__TRY IT__. Return each of the entries below precisely, with no pictures in the result.

__EXERCISE INPUTS__.
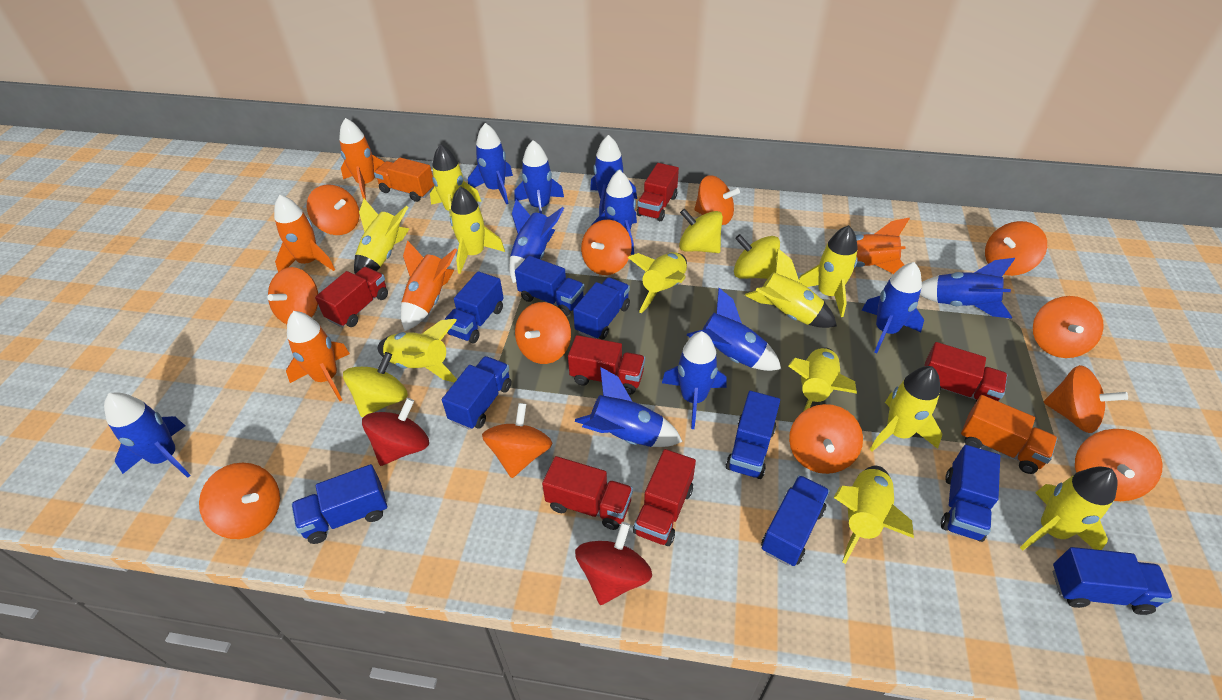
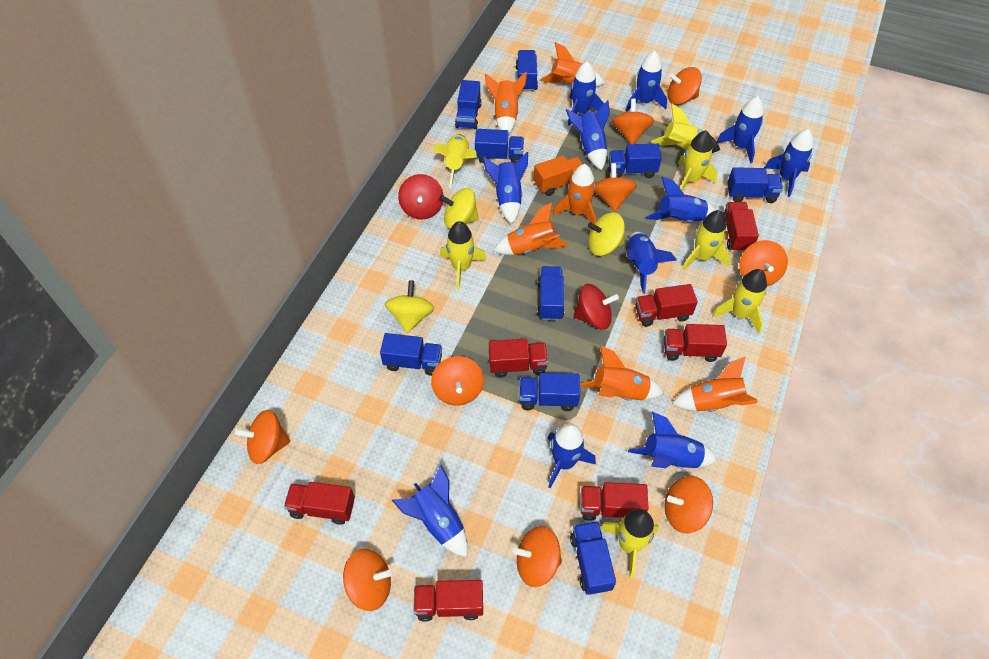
orange rocket: 5 -> 6
orange spinning top: 12 -> 9
orange truck: 2 -> 1
red truck: 6 -> 7
yellow rocket: 11 -> 7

__EXERCISE OUTPUT__.
orange rocket: 5 -> 6
orange spinning top: 12 -> 9
orange truck: 2 -> 1
red truck: 6 -> 7
yellow rocket: 11 -> 7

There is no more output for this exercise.